**Task brief**. Below are records to be copied exactly; their pictures are to be omitted.

-- -- --

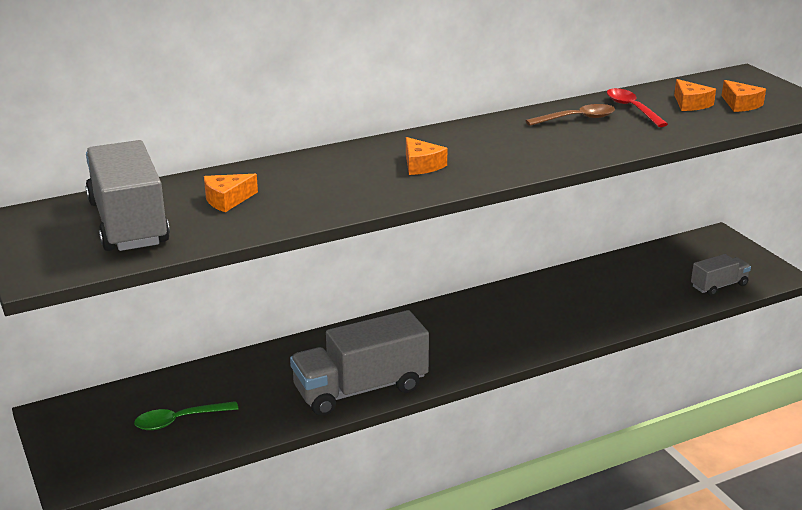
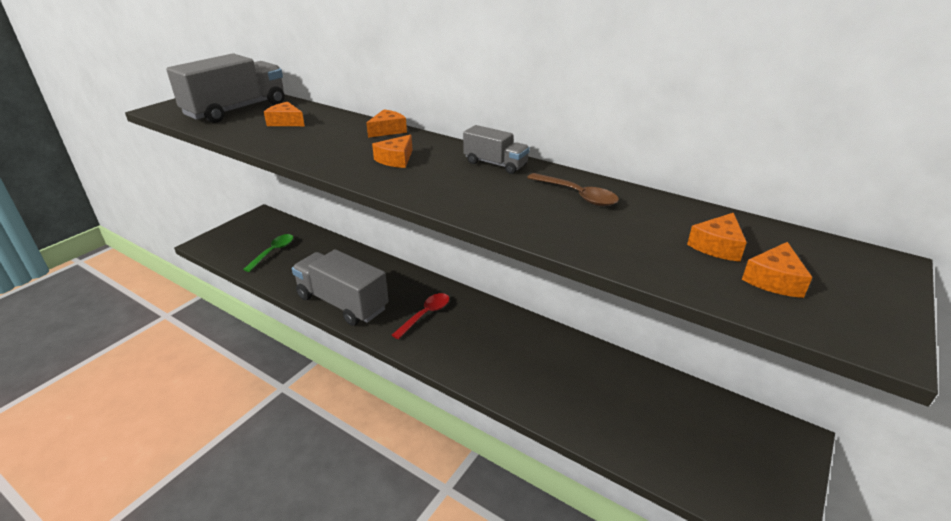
camera: 60 degrees right, 5 degrees up
(179, 420) = (273, 252): green spoon -> green spoon turned 75 degrees clockwise
(334, 154) = (388, 130): none -> orange cheese
(632, 109) = (646, 216): red spoon -> red spoon (425, 315)
(719, 286) = (687, 468): grey truck -> grey truck (495, 164)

-- -- --

**Response to the task**.
camera: 60 degrees right, 5 degrees up
(179, 420) = (273, 252): green spoon -> green spoon turned 75 degrees clockwise
(334, 154) = (388, 130): none -> orange cheese
(632, 109) = (646, 216): red spoon -> red spoon (425, 315)
(719, 286) = (687, 468): grey truck -> grey truck (495, 164)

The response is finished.